Exercise prompt: Your job is to report every line of the entries that has "green".

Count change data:
::::

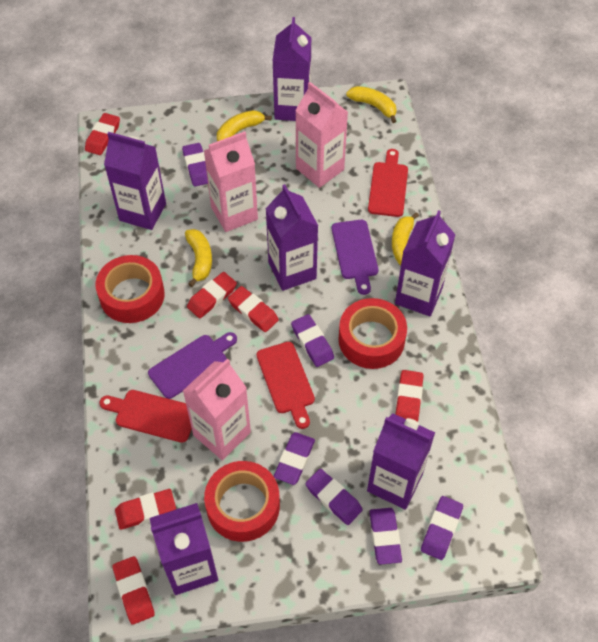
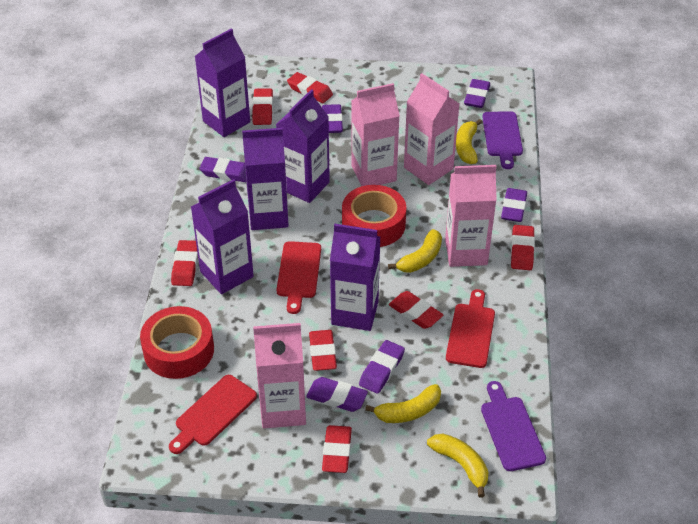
pink carton: [183,358,251,460] [204,131,258,232] [295,82,348,188] = 3 -> [253,323,306,428] [351,83,400,186] [404,73,459,185] [445,165,497,267] = 4
purple carton: [104,132,166,230] [150,503,218,595] [265,184,318,291] [273,17,311,121] [367,413,435,510] [395,210,455,316] = 6 -> [191,179,254,294] [195,28,250,137] [242,128,289,230] [276,89,330,203] [330,224,380,331] = 5
red eraser: [85,113,120,155] [112,556,155,625] [115,489,176,530] [187,272,237,318] [228,286,279,332] [396,370,424,422] = 6 -> [171,240,198,286] [252,88,273,125] [287,72,333,103] [309,330,337,371] [322,425,352,473] [389,291,443,329] [511,225,535,270] = 7
red tape: [96,255,165,323] [204,461,280,542] [339,298,407,369] = 3 -> [140,306,214,379] [342,185,406,247] = 2

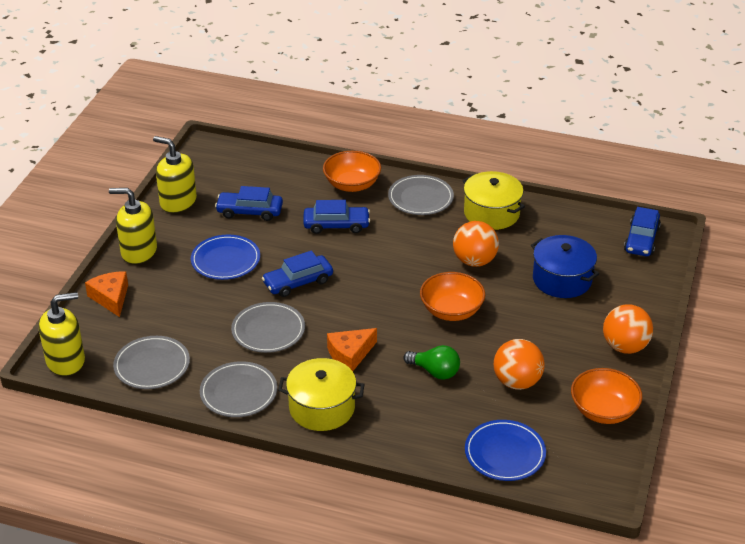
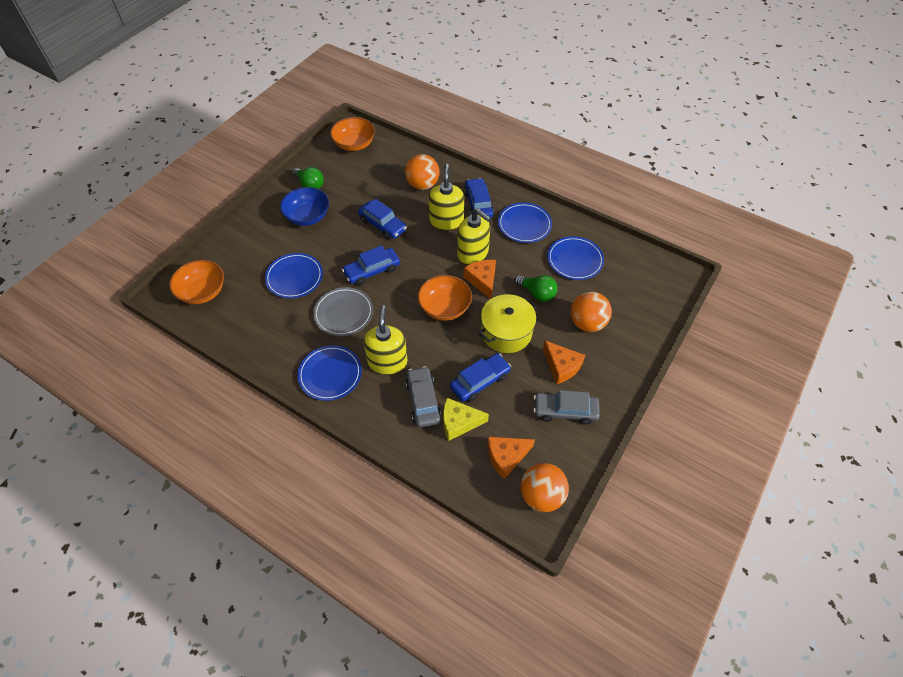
blue bowl: none = 0 -> [280,187,329,226] = 1
blue plate: [191,235,260,280] [465,420,546,481] = 2 -> [265,253,323,298] [298,345,362,401] [498,203,552,243] [547,236,604,280] = 4
blue pot: [531,235,599,298] = 1 -> none = 0
green light bulb: [403,345,460,380] = 1 -> [292,167,324,189] [514,275,558,302] = 2
grey car: none = 0 -> [405,366,441,428] [533,390,600,425] = 2
grey plate: [113,336,190,389] [200,361,277,417] [231,302,305,353] [388,175,454,215] = 4 -> [313,287,373,336] = 1
orange cheese: [85,271,128,317] [327,328,377,371] = 2 -> [463,260,496,299] [487,437,535,479] [543,341,585,384] = 3
yellow cheese: none = 0 -> [443,398,489,441] = 1
yellow pot: [278,358,365,431] [462,171,525,230] = 2 -> [479,294,537,353] = 1

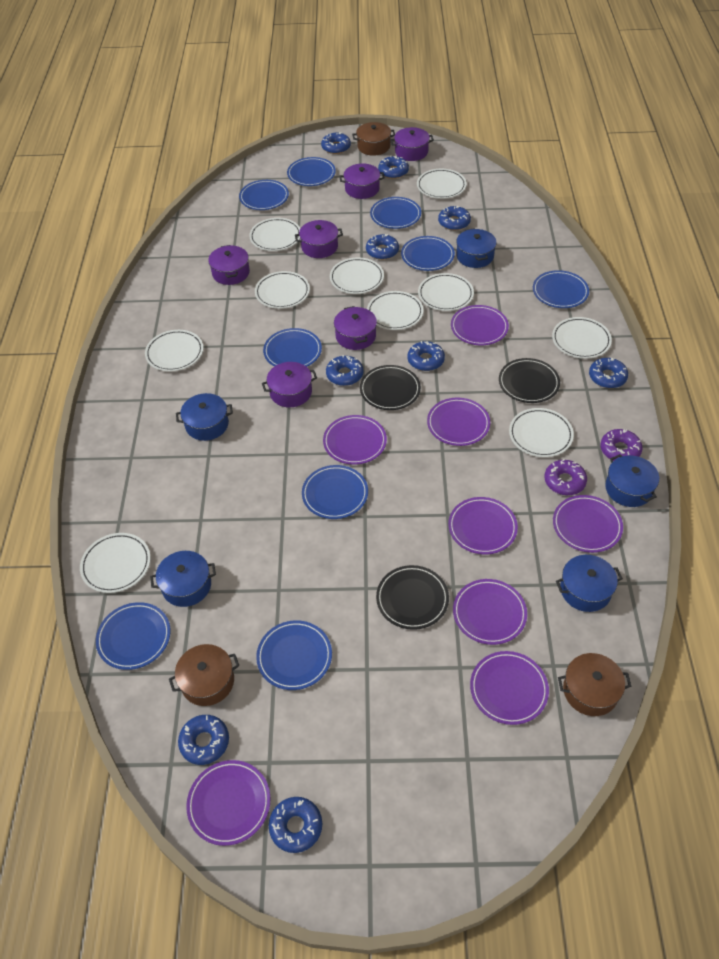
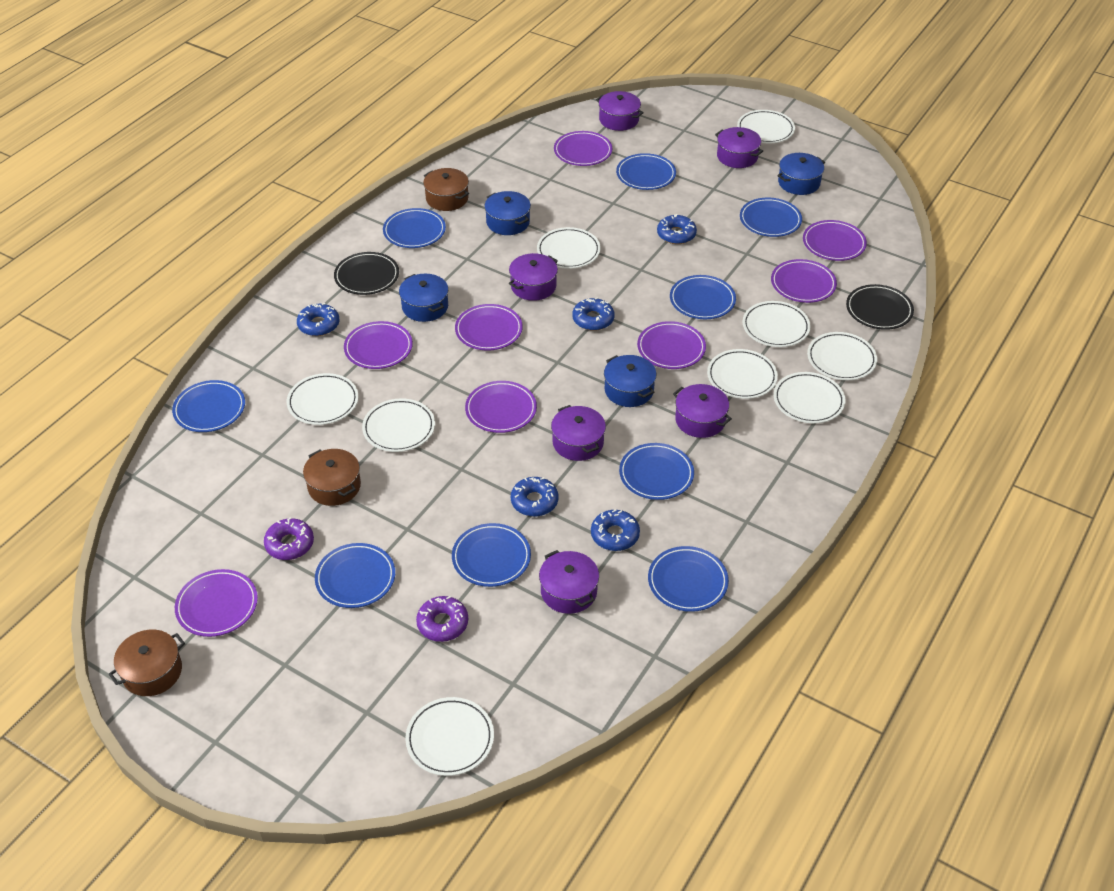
black plate: [360,365,421,410] [376,565,449,630] [499,358,560,403] = 3 -> [334,252,399,295] [846,284,914,330] = 2
blue donut: [178,715,229,765] [269,797,322,853] [321,132,351,154] [326,355,363,386] [366,234,399,260] [378,156,409,179] [407,341,445,371] [438,206,471,230] [589,358,628,388] = 9 -> [297,303,339,336] [511,477,558,517] [572,297,615,331] [591,509,640,551] [657,214,697,244] = 5
blue pot: [150,551,216,607] [176,393,233,441] [456,228,497,268] [556,555,623,612] [605,454,659,507] = 5 -> [399,274,448,322] [484,191,531,235] [604,355,656,407] [777,153,825,195] = 4
white plate: [80,533,151,593] [145,330,203,372] [249,218,301,251] [255,271,310,309] [330,258,384,294] [367,291,424,330] [417,169,467,199] [418,273,474,311] [509,408,574,457] [552,317,612,359] = 10 -> [287,373,358,425] [362,398,435,452] [405,697,494,776] [537,227,601,269] [707,349,778,399] [737,110,795,143] [743,301,811,347] [774,372,846,423] [807,332,877,380] = 9

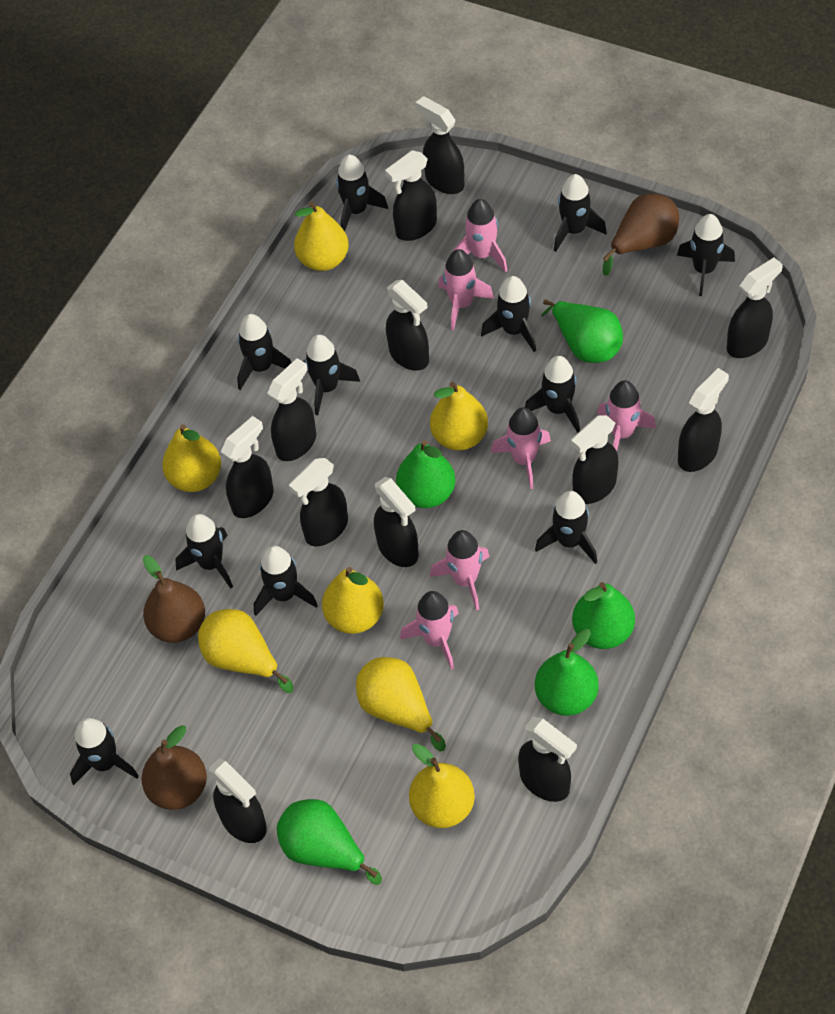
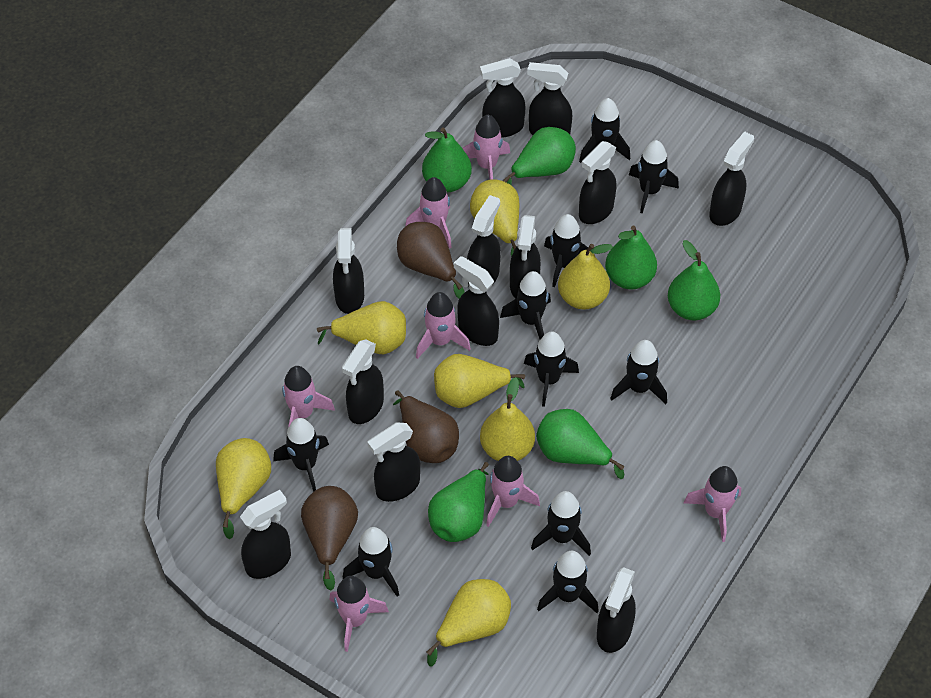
black rocket: [70,718,139,785] [175,514,233,589] [237,314,291,390] [254,546,318,616] [304,334,360,415] [336,155,388,231] [481,276,536,352] [525,356,580,433] [535,491,597,564] [554,174,607,252] [677,214,735,296] = 11 -> [273,418,329,492] [343,527,399,597] [500,271,551,339] [524,332,579,407] [531,491,591,556] [537,551,599,613] [544,214,588,287] [579,98,630,163] [610,340,667,404] [629,140,679,214] = 10
green pear: [277,799,382,885] [396,440,455,508] [535,629,599,716] [541,299,623,363] [572,582,635,649] = 5 -> [422,128,472,192] [428,462,489,542] [502,127,576,185] [536,409,624,479] [605,225,657,290] [668,240,720,320] = 6
pink rocket: [400,591,459,670] [430,530,490,611] [438,249,494,330] [453,199,507,272] [491,407,551,489] [597,380,656,451] = 6 -> [282,366,335,428] [329,576,389,652] [405,177,452,249] [416,292,471,359] [462,115,510,180] [486,456,540,527] [684,466,741,542] = 7

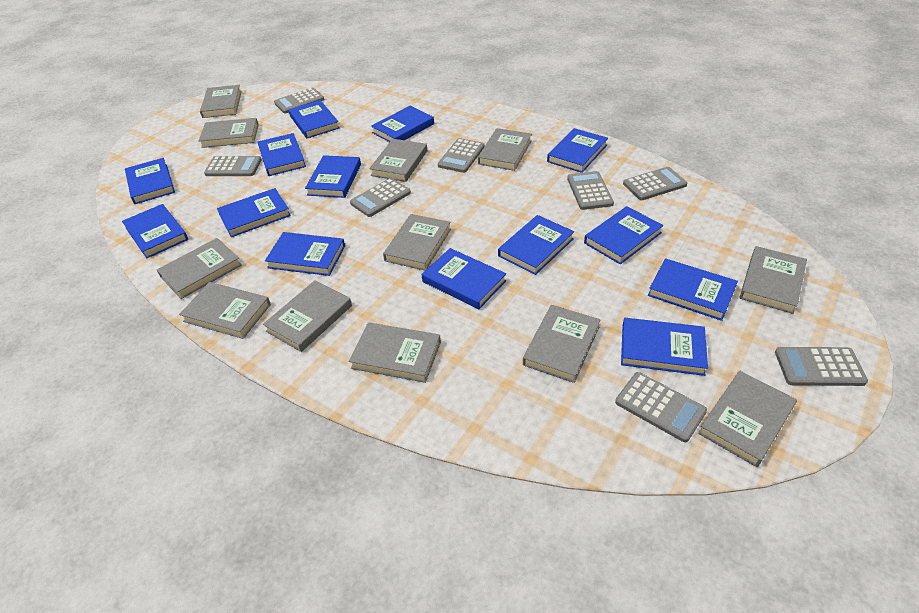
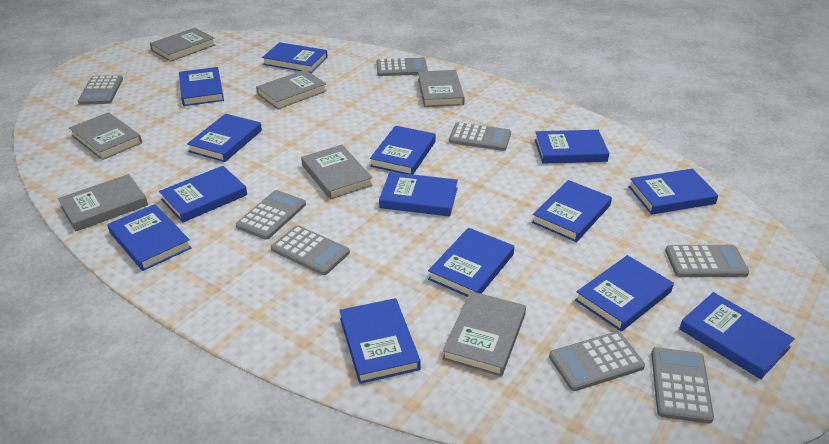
grey book: [157,238,242,299] [179,282,271,339] [199,118,259,148] [200,85,242,118] [263,280,352,352] [349,322,441,383] [369,139,427,182] [383,214,451,270] [478,128,532,171] [523,305,601,383] [698,370,797,467] [740,246,807,314] = 12 -> [58,174,148,232] [69,112,142,160] [150,28,216,62] [256,70,327,109] [301,145,373,200] [418,70,465,107] [442,291,526,377] = 7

::::

Solution for this task:
green light bulb: [403,345,460,380] = 1 -> [292,167,324,189] [514,275,558,302] = 2
green pear: [277,799,382,885] [396,440,455,508] [535,629,599,716] [541,299,623,363] [572,582,635,649] = 5 -> [422,128,472,192] [428,462,489,542] [502,127,576,185] [536,409,624,479] [605,225,657,290] [668,240,720,320] = 6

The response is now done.